Pick out every line in the items below that contains the word "gray", and copy each one. Case counts.

Part of a data file

+ + + + + + +

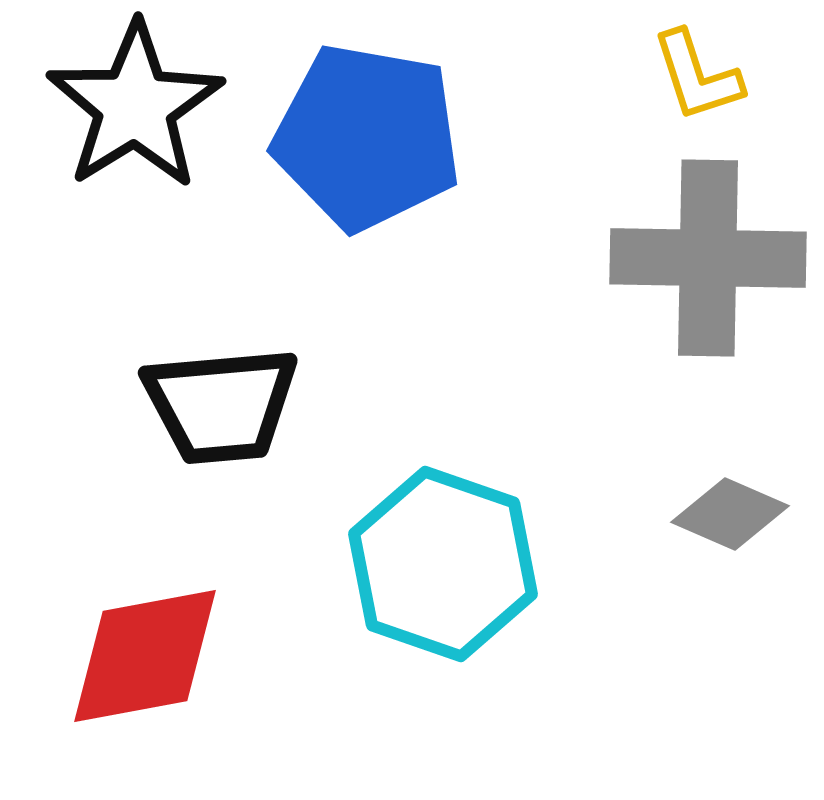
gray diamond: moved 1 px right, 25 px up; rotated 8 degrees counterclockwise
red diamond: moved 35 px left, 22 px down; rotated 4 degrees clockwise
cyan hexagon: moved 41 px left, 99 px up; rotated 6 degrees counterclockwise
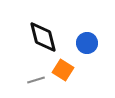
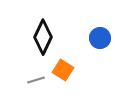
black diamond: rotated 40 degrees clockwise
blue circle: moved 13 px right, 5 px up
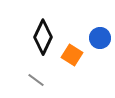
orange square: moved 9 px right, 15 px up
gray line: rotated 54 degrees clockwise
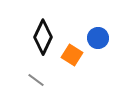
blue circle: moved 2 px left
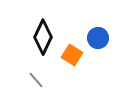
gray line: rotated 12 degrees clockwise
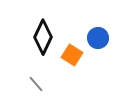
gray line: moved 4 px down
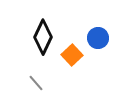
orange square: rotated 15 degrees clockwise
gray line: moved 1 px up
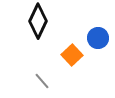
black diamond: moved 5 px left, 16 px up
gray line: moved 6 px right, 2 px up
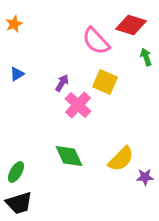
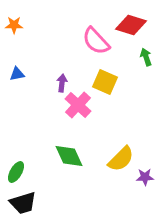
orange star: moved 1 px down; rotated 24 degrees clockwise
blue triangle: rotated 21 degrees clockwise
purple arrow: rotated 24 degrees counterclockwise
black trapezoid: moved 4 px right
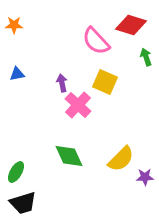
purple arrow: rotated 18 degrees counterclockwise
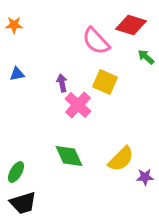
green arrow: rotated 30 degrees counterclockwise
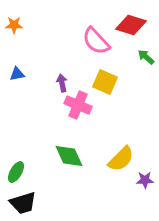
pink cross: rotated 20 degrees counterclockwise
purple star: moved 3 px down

+ + + + + + +

- _OUTPUT OF THE TASK_
gray diamond: moved 1 px right, 25 px up; rotated 8 degrees counterclockwise
gray line: rotated 54 degrees clockwise
gray line: rotated 12 degrees clockwise
gray line: moved 4 px down
gray line: moved 1 px up
gray line: moved 6 px right, 2 px up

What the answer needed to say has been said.